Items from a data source
= Beginning of Section =

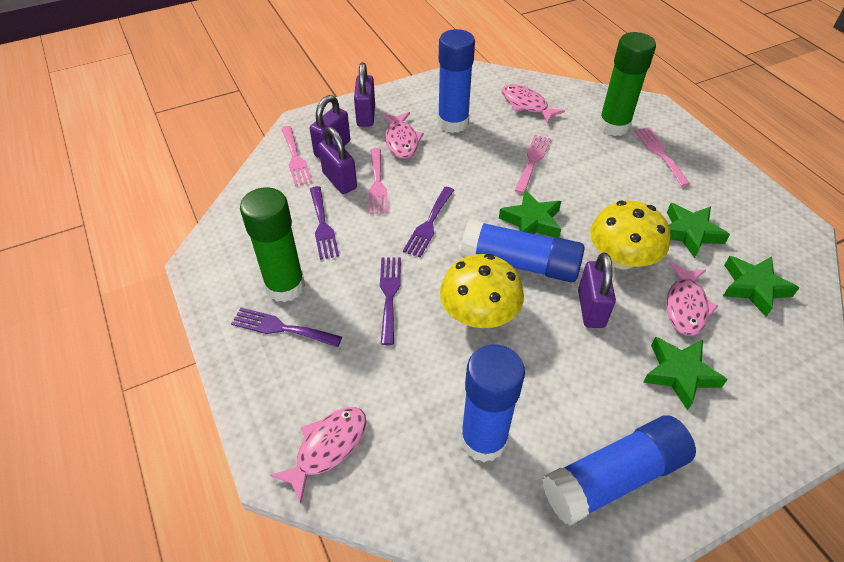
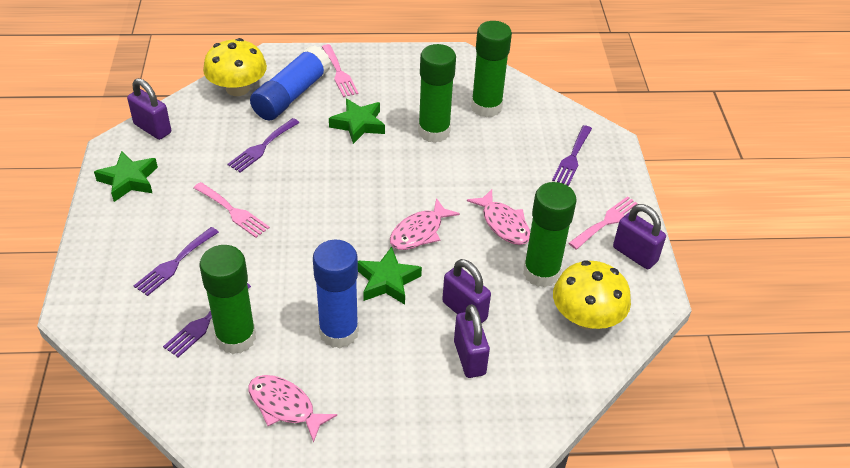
blue glue stick: 4 -> 2
green glue stick: 2 -> 4
green star: 4 -> 3
pink fish: 4 -> 3
pink fork: 4 -> 3

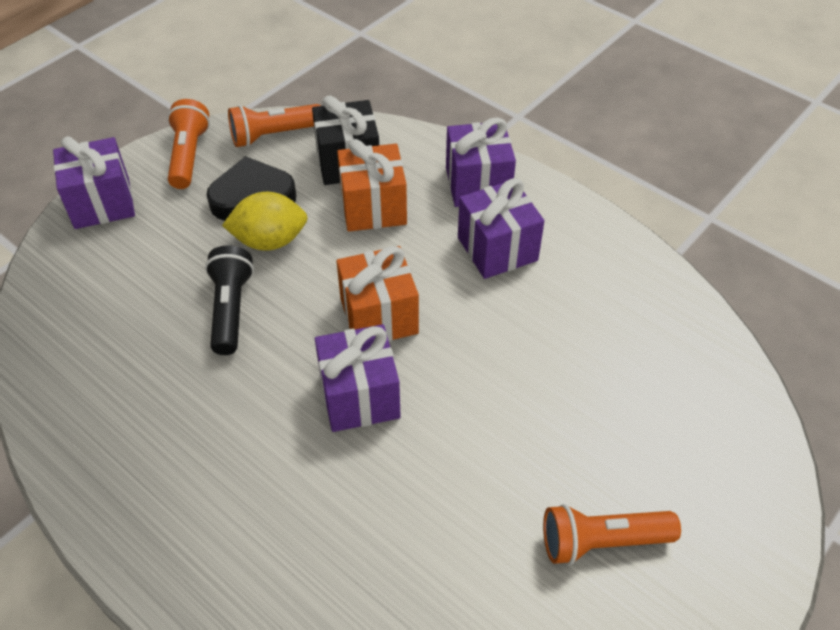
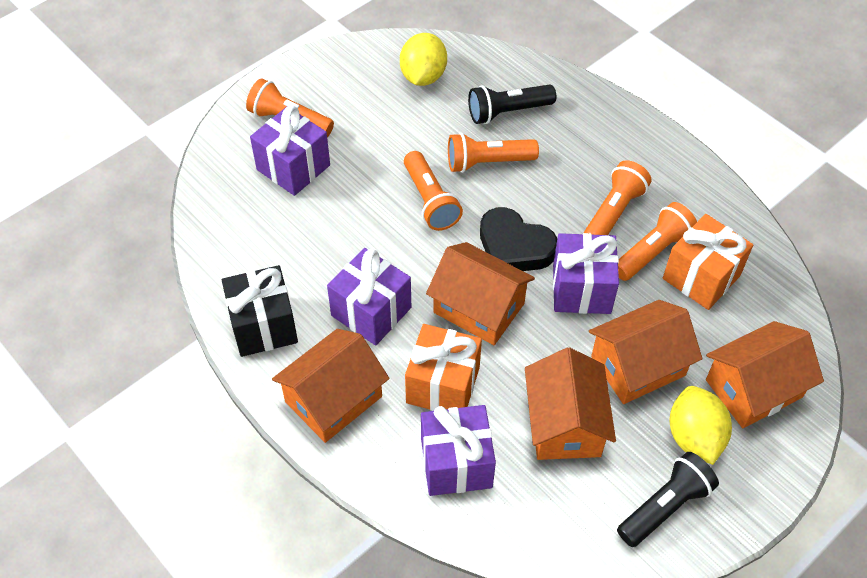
black flashlight: 1 -> 2
orange flashlight: 3 -> 5
orange house: 0 -> 5
yellow lemon: 1 -> 2

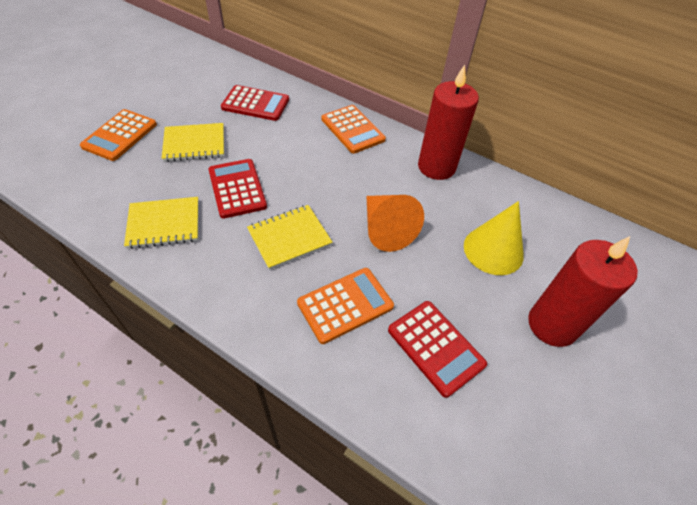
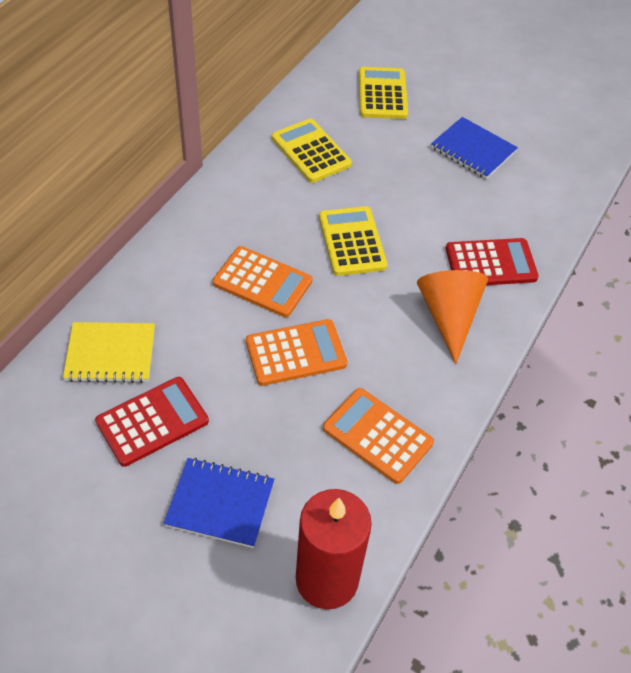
blue notebook: 0 -> 2
red calculator: 3 -> 2
red candle: 2 -> 1
yellow calculator: 0 -> 3
yellow cone: 1 -> 0
yellow notebook: 3 -> 1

= End of Section =

WHAT NEEDS TO BE DONE
Please determine how many lines of the records above contain "flashlight", and state that number only.

ANSWER FOR THIS EXERCISE
2